◆ **Problem details**:
Go to the line below containing "change=missing; old=Seifenspender [rot];" and print exactly from there through the line containing "change=colour; old=Seifenspender [lila];", both included. Print nothing else.

◆ **The input**:
● ● ● ● ● ● ●

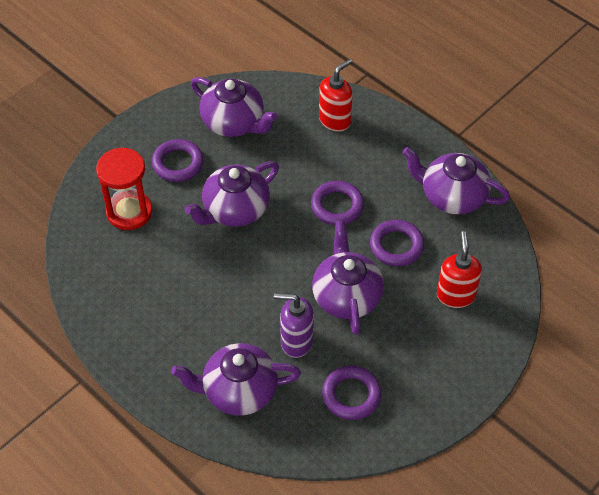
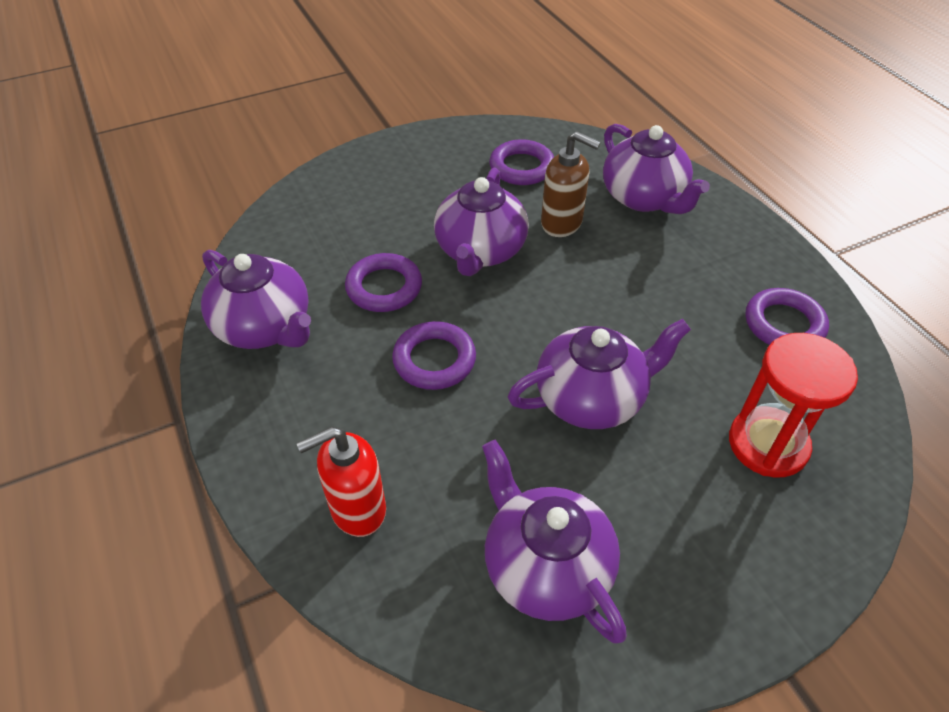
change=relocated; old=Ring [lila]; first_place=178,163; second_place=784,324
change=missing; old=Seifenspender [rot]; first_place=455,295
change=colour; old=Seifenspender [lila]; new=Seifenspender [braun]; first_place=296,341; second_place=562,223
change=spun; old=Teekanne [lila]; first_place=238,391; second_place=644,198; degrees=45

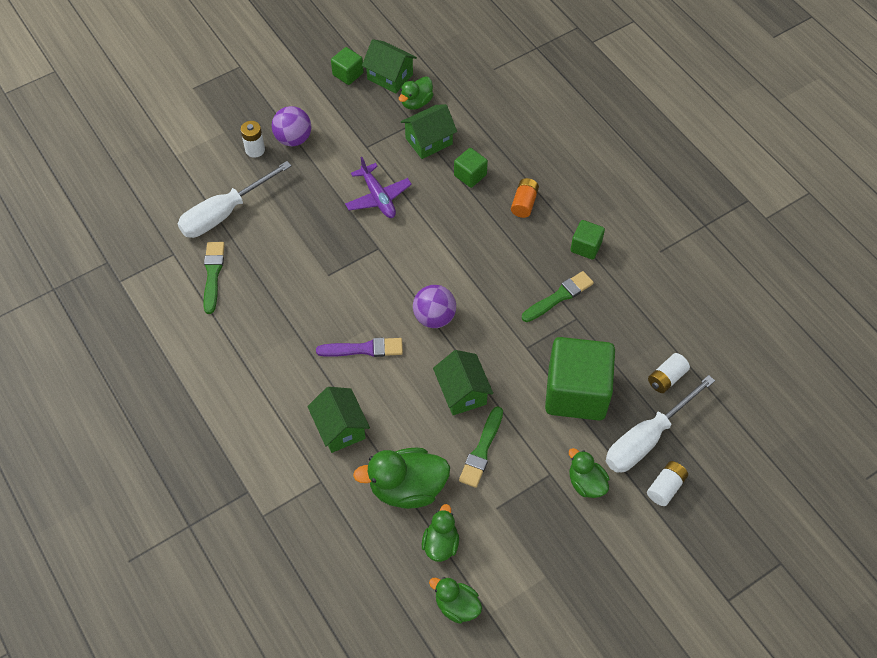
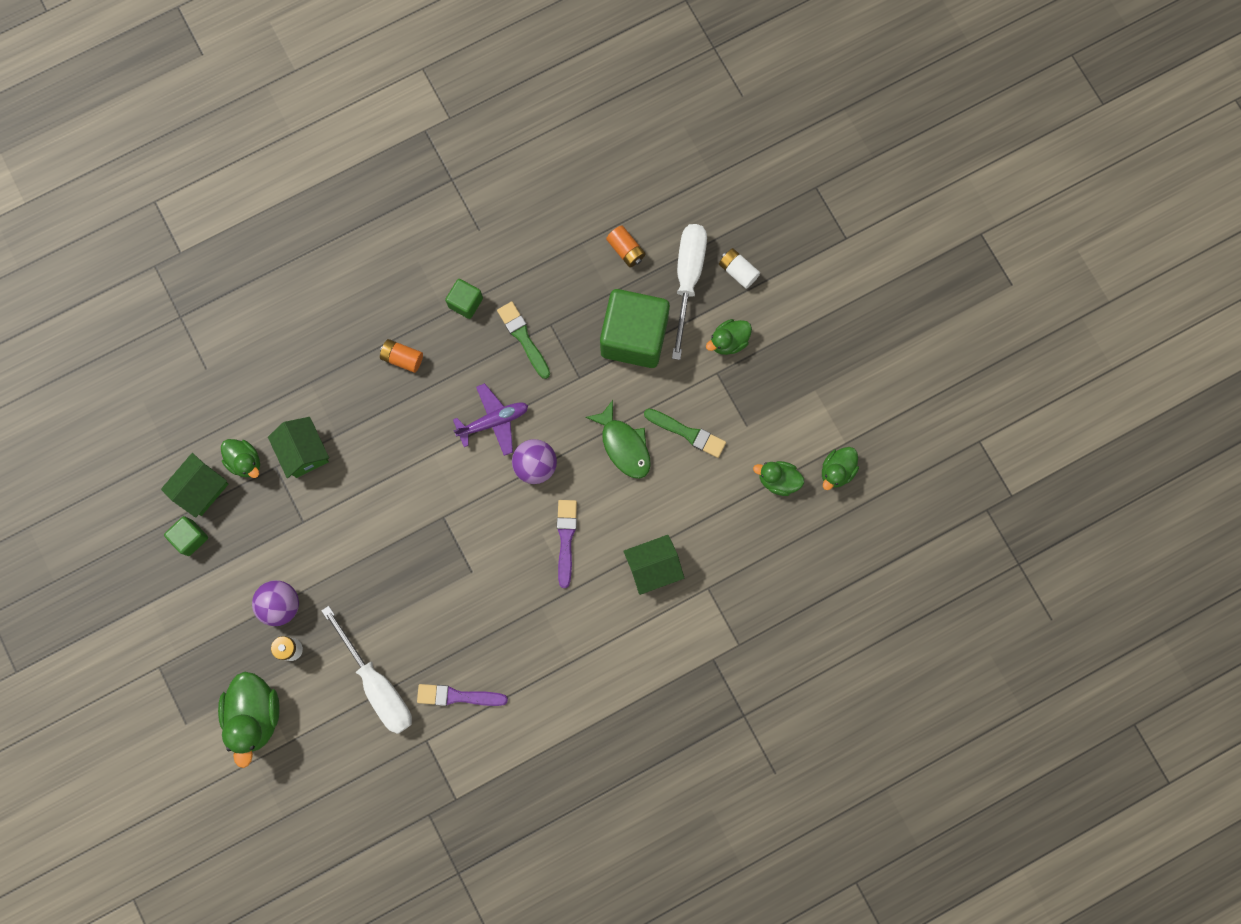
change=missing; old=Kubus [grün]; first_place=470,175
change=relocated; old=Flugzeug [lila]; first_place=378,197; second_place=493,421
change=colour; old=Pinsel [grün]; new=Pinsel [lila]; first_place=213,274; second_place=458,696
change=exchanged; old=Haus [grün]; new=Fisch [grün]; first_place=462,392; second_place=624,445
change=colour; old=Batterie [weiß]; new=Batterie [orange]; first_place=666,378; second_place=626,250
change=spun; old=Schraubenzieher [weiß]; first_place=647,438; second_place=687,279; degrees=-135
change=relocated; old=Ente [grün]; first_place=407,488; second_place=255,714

● ● ● ● ● ● ●

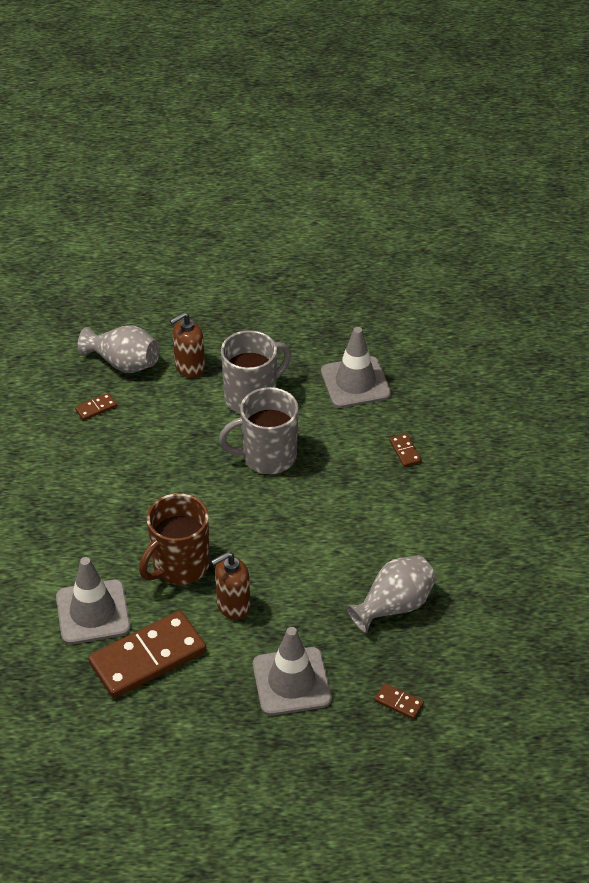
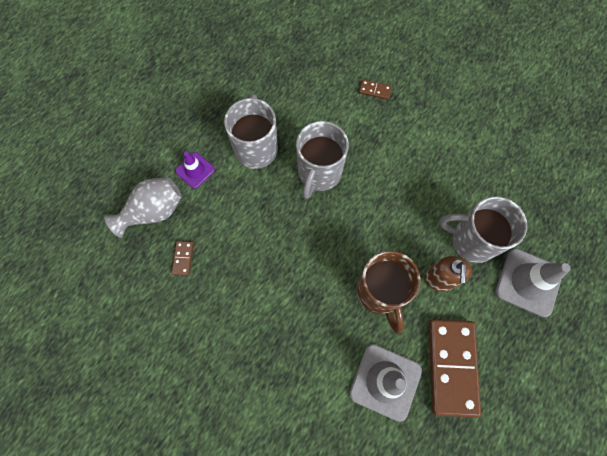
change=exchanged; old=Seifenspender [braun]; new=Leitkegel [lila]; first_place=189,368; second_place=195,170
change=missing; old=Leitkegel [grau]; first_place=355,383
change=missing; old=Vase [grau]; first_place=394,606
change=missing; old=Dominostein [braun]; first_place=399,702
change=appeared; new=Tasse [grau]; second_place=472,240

● ● ● ● ● ● ●

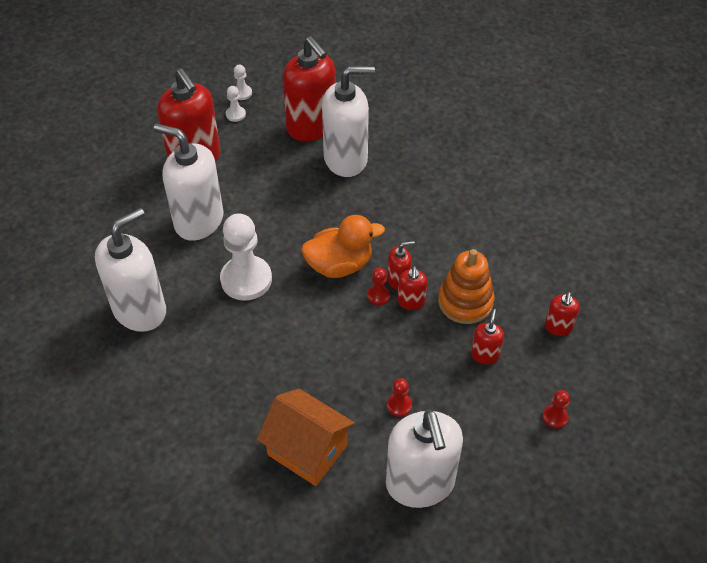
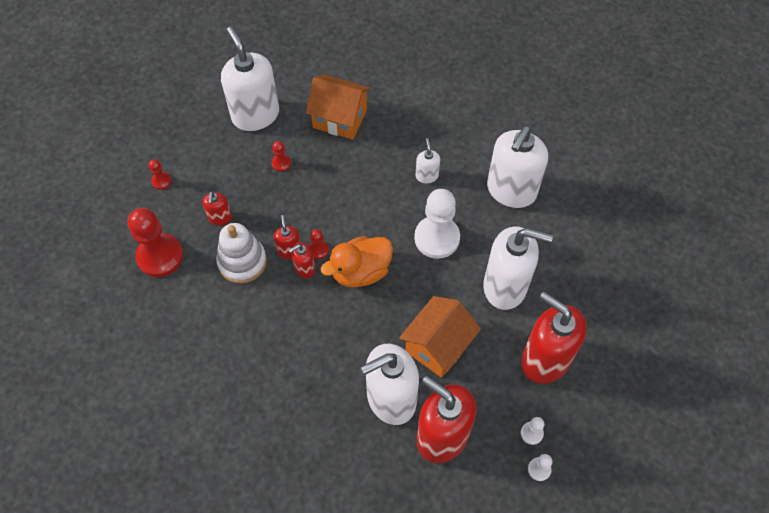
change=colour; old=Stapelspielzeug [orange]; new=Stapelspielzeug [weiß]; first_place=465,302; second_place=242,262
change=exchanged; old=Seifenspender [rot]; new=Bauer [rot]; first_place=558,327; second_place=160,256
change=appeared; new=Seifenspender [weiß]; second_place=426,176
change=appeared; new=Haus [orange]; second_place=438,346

● ● ● ● ● ● ●

◆ **Solution for this task**:
change=missing; old=Seifenspender [rot]; first_place=455,295
change=colour; old=Seifenspender [lila]; new=Seifenspender [braun]; first_place=296,341; second_place=562,223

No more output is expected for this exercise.